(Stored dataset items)
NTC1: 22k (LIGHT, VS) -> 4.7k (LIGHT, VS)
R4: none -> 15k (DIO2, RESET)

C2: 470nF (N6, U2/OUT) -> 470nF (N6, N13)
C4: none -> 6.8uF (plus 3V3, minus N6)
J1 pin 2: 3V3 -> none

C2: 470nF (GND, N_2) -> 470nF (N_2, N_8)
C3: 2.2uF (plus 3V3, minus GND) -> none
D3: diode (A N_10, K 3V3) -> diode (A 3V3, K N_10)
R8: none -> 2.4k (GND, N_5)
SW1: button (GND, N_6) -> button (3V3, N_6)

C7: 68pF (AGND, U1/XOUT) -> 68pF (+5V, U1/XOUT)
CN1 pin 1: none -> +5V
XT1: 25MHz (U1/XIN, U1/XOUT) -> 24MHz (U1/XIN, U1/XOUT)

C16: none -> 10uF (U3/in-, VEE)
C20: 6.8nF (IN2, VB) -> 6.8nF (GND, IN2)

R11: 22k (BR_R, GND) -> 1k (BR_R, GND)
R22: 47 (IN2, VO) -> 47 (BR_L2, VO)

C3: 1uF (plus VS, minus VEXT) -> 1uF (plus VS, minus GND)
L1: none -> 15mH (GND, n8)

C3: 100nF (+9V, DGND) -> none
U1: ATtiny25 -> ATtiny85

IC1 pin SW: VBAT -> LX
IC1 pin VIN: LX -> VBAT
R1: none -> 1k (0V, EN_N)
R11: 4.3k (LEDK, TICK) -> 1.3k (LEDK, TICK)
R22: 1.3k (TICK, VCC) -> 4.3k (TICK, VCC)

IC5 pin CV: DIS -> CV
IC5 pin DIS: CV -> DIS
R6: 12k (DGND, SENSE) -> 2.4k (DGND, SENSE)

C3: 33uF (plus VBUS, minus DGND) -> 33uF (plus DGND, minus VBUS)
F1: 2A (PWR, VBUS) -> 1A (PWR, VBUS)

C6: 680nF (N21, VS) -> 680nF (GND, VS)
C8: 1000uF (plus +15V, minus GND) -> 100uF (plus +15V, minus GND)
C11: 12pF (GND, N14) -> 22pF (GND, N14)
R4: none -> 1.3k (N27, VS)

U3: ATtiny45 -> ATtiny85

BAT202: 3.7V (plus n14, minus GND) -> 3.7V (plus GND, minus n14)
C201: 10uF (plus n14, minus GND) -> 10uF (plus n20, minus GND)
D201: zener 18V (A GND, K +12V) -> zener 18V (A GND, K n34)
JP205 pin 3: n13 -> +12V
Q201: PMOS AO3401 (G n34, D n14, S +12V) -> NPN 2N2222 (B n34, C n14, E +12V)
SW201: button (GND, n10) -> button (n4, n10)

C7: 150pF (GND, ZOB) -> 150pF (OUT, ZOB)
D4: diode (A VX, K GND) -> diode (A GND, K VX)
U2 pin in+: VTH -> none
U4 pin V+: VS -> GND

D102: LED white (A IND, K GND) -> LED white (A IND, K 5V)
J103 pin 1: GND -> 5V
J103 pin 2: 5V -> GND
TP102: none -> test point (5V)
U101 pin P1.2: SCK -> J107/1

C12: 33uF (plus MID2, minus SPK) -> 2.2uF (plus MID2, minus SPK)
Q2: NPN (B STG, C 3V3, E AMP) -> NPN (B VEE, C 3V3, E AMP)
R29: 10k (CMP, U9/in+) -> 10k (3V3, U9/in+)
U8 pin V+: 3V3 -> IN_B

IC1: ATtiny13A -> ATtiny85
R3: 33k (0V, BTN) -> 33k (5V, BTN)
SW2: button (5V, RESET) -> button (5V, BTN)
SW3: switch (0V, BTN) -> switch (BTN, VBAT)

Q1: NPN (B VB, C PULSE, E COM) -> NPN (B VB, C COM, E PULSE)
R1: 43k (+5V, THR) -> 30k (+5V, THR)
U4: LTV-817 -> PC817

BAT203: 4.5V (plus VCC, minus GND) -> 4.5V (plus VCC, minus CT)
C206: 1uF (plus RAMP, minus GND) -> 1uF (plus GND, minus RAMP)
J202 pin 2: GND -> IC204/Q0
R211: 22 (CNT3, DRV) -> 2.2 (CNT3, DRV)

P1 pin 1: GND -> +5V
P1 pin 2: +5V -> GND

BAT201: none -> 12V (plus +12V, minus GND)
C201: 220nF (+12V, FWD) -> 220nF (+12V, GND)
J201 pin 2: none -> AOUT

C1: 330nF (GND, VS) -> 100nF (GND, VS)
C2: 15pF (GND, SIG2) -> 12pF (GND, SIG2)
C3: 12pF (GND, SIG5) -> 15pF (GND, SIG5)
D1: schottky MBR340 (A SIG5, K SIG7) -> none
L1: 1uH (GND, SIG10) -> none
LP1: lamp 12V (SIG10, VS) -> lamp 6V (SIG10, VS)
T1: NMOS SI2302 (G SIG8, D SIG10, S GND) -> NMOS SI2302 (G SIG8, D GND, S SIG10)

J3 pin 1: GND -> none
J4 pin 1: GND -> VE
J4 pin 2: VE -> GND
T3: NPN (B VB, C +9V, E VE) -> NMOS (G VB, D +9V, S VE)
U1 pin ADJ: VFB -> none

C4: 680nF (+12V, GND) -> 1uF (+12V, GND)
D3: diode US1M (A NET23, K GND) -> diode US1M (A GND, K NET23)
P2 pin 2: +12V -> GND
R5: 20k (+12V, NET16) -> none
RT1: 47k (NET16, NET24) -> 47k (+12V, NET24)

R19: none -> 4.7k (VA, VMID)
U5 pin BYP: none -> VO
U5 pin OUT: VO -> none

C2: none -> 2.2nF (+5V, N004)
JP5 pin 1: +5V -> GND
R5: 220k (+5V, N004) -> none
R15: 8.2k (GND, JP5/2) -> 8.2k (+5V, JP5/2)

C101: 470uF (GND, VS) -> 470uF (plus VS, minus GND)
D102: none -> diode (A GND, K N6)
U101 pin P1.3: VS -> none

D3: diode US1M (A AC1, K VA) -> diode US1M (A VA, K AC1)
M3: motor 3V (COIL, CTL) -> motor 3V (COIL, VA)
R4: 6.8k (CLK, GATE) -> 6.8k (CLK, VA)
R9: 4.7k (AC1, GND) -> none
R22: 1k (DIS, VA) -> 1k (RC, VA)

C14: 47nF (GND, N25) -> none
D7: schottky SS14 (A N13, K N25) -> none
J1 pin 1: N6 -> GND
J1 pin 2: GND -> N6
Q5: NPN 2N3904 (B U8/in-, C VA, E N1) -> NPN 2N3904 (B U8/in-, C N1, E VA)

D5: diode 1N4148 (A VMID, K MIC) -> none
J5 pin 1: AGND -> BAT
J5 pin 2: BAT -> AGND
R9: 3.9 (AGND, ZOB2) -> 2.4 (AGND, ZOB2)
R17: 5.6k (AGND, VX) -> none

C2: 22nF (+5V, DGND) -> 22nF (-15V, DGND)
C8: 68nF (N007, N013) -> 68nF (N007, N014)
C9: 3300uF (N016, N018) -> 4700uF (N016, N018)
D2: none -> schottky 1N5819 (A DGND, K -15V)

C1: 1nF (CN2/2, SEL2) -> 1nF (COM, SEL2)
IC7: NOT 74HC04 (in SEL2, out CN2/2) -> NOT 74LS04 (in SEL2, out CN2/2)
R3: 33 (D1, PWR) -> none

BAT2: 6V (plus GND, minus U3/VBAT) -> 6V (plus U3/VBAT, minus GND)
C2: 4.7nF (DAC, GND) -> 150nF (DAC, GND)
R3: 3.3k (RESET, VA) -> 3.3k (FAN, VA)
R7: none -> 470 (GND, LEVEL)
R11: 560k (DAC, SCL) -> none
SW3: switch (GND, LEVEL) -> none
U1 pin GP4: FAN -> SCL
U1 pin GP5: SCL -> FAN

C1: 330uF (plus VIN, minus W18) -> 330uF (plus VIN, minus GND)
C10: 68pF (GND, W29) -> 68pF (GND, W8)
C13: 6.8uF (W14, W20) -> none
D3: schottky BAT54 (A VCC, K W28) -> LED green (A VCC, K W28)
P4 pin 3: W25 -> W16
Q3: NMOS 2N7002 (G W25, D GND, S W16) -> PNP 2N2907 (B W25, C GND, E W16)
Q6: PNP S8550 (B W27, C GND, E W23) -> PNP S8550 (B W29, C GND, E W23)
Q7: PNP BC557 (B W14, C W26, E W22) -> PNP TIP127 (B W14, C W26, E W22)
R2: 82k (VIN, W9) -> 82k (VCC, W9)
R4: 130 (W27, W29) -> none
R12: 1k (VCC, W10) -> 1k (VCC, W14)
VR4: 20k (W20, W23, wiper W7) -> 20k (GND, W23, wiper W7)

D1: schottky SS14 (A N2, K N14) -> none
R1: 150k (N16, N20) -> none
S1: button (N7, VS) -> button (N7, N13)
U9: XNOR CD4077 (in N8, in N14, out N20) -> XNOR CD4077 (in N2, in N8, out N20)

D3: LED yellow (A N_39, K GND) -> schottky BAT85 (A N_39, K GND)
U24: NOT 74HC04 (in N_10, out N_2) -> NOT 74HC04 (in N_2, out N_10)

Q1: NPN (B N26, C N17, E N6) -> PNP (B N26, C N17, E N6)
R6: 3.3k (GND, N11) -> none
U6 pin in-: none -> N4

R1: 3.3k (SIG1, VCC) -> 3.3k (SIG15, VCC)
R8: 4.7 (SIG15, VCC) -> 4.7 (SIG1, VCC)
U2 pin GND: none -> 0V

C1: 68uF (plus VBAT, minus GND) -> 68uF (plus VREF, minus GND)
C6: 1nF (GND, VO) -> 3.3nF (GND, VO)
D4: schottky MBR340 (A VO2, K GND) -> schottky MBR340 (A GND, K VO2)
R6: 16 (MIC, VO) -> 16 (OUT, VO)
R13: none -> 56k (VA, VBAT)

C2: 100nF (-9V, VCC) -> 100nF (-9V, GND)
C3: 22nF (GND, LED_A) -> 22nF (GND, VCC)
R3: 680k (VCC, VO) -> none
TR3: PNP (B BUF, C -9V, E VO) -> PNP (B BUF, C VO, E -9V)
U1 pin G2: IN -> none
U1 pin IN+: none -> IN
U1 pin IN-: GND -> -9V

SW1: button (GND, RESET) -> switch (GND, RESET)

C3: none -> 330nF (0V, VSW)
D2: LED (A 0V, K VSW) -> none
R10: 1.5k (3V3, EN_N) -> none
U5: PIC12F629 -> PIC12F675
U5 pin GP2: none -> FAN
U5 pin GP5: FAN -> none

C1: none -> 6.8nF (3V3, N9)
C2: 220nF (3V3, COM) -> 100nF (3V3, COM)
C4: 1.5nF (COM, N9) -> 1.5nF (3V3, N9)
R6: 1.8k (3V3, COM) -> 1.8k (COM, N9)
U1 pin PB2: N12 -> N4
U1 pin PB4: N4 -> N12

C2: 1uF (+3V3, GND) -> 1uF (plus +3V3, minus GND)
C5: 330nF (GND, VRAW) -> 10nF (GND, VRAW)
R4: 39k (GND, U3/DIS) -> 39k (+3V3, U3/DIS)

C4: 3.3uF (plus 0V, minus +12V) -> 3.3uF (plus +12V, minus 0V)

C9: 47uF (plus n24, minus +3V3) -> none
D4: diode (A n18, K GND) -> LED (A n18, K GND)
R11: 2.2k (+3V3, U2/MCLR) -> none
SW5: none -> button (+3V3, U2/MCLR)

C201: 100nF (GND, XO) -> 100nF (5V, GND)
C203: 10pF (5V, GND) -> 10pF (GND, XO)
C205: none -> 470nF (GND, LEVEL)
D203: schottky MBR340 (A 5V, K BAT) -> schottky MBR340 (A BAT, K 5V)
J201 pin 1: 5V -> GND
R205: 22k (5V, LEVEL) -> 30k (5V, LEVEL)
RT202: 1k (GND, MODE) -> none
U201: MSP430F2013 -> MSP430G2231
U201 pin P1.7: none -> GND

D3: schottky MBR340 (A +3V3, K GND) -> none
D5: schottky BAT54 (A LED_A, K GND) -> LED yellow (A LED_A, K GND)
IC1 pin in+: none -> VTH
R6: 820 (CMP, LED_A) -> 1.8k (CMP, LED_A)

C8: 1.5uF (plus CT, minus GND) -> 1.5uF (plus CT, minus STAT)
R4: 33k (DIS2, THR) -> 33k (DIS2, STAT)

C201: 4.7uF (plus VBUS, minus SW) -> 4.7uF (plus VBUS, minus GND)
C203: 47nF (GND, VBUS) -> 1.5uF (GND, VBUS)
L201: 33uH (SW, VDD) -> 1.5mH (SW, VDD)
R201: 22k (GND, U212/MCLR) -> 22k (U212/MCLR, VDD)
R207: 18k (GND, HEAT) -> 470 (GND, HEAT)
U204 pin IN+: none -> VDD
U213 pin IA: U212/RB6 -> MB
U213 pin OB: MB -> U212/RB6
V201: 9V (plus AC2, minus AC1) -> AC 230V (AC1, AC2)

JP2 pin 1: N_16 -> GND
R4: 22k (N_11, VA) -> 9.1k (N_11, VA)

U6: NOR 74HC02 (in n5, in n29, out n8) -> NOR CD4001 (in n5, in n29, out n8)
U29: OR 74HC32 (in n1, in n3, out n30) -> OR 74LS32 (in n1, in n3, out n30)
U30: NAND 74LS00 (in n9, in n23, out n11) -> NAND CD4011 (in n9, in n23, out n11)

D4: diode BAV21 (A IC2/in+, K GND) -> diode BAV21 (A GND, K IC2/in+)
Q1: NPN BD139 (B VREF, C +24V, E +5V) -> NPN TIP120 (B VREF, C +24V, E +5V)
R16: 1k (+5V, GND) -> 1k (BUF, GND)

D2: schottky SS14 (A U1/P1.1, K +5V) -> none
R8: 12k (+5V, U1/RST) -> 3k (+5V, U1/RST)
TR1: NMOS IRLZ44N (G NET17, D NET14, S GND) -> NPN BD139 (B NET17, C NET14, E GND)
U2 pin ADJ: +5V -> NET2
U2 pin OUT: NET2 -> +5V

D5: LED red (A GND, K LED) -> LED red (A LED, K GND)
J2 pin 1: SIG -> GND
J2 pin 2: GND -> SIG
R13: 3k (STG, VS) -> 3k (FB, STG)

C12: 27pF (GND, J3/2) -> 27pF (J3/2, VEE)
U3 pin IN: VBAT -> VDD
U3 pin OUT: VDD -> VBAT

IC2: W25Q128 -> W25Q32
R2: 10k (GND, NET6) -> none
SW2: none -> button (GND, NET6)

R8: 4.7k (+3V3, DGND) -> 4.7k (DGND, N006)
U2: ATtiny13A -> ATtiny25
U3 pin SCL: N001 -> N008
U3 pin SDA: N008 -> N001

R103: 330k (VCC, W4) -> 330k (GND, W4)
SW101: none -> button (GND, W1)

§ **DIRECTIONS FOR THIS TASK**
Stop after the line containing "C20: 6.8nF (IN2, VB) -> 6.8nF (GND, IN2)": print exactly the lines from the start of the entries above up to it, that line included.

§ **RESULT**
NTC1: 22k (LIGHT, VS) -> 4.7k (LIGHT, VS)
R4: none -> 15k (DIO2, RESET)

C2: 470nF (N6, U2/OUT) -> 470nF (N6, N13)
C4: none -> 6.8uF (plus 3V3, minus N6)
J1 pin 2: 3V3 -> none

C2: 470nF (GND, N_2) -> 470nF (N_2, N_8)
C3: 2.2uF (plus 3V3, minus GND) -> none
D3: diode (A N_10, K 3V3) -> diode (A 3V3, K N_10)
R8: none -> 2.4k (GND, N_5)
SW1: button (GND, N_6) -> button (3V3, N_6)

C7: 68pF (AGND, U1/XOUT) -> 68pF (+5V, U1/XOUT)
CN1 pin 1: none -> +5V
XT1: 25MHz (U1/XIN, U1/XOUT) -> 24MHz (U1/XIN, U1/XOUT)

C16: none -> 10uF (U3/in-, VEE)
C20: 6.8nF (IN2, VB) -> 6.8nF (GND, IN2)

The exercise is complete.